Supplied information.
□ □ □ □

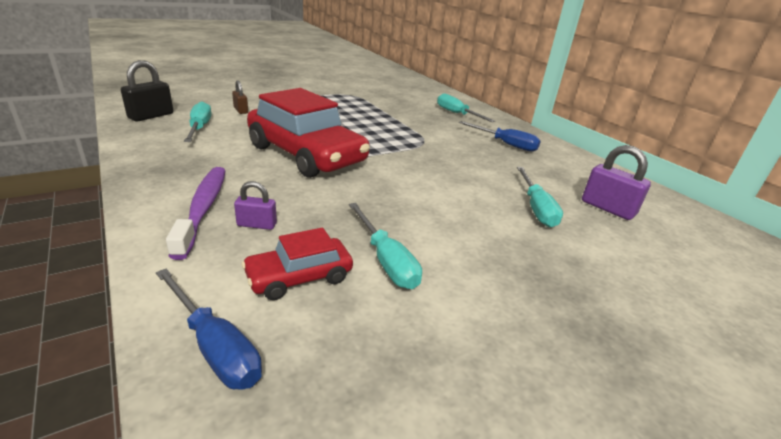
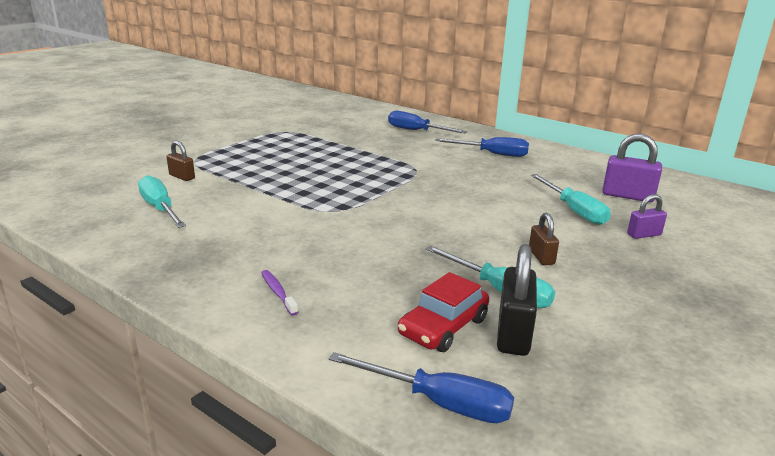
camera: 20 degrees left, 5 degrees down
black padlock [121,60,173,121] -> black padlock moved to [497,244,537,356]
purple toothbrush [166,167,226,260] -> purple toothbrush [261,270,298,316], size x0.46
purple padlock [234,181,277,230] -> purple padlock moved to [627,194,667,239]
red car [247,88,370,178] -> none
turquoise screwdriver [437,93,495,122] -> blue screwdriver [388,111,467,133]
none -> brown padlock [529,213,559,265]

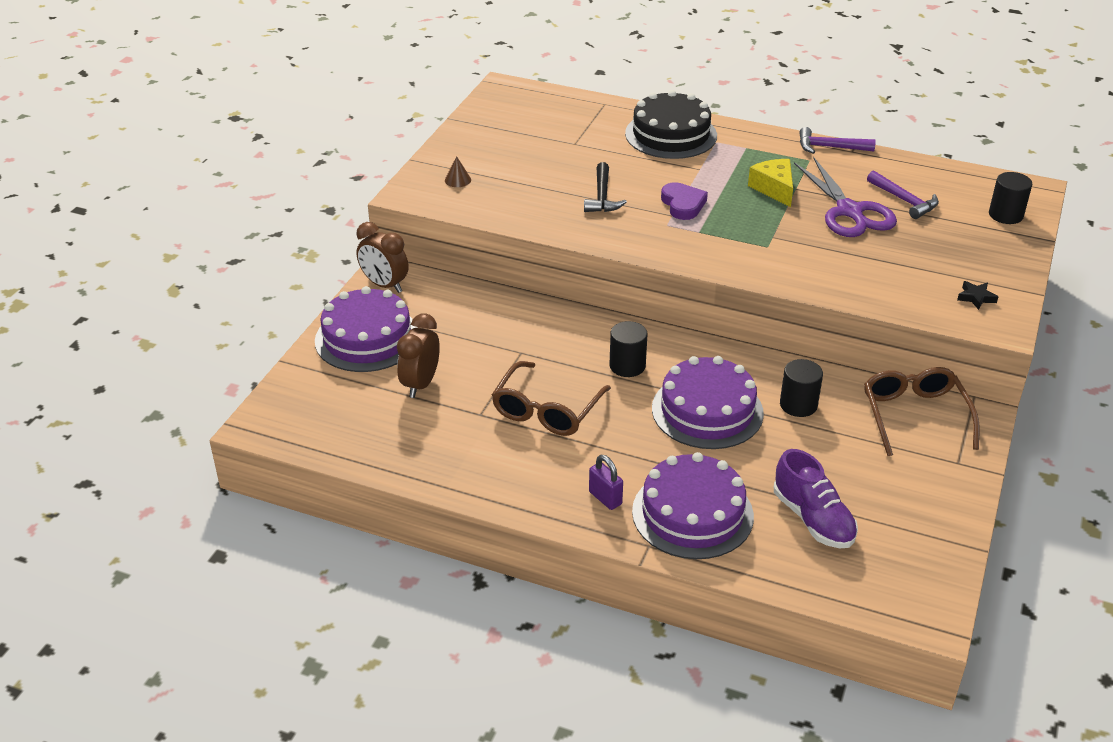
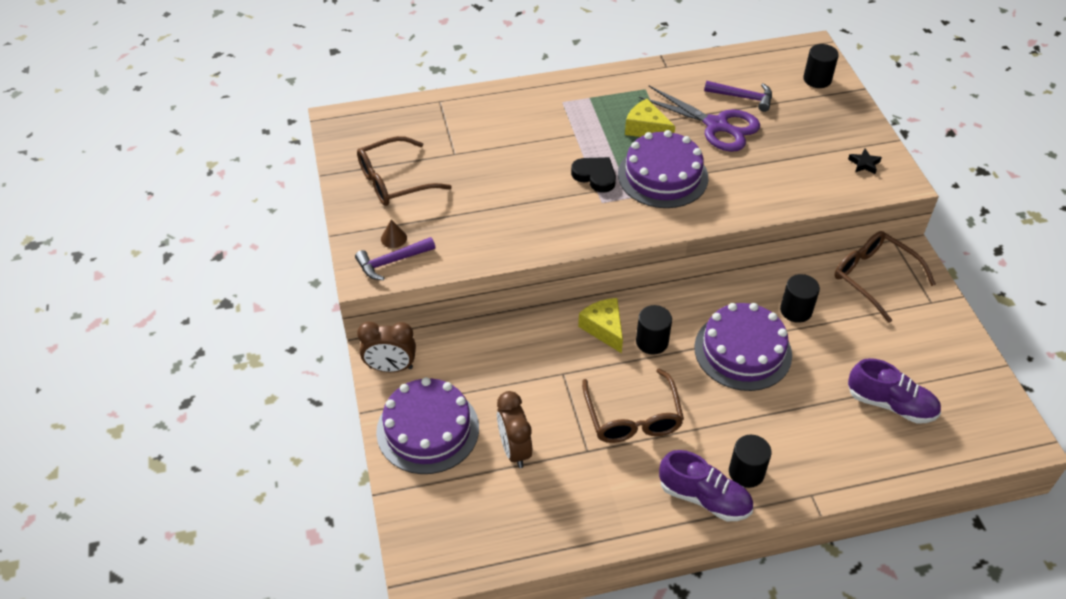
camera: 35 degrees left, 10 degrees up
black hammer [584,162,627,212] -> none
purple padlock [589,455,623,510] -> black cylinder [729,435,772,488]
black cake [625,90,717,159] -> none
purple cake [632,452,754,559] -> purple cake moved to [618,130,708,208]
purple heart [661,182,708,220] -> black heart [571,157,616,193]
purple hammer [799,127,876,154] -> purple hammer moved to [355,237,435,280]
none -> brown glasses [357,136,452,206]
none -> yellow cheese [578,298,623,353]
none -> purple shoe [659,450,753,521]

□ □ □ □

Your task. For this exercise, reproduce exactly each line from the one containing "none -> brown glasses [357,136,452,206]" through the last line of the data, and no others.

Response.
none -> brown glasses [357,136,452,206]
none -> yellow cheese [578,298,623,353]
none -> purple shoe [659,450,753,521]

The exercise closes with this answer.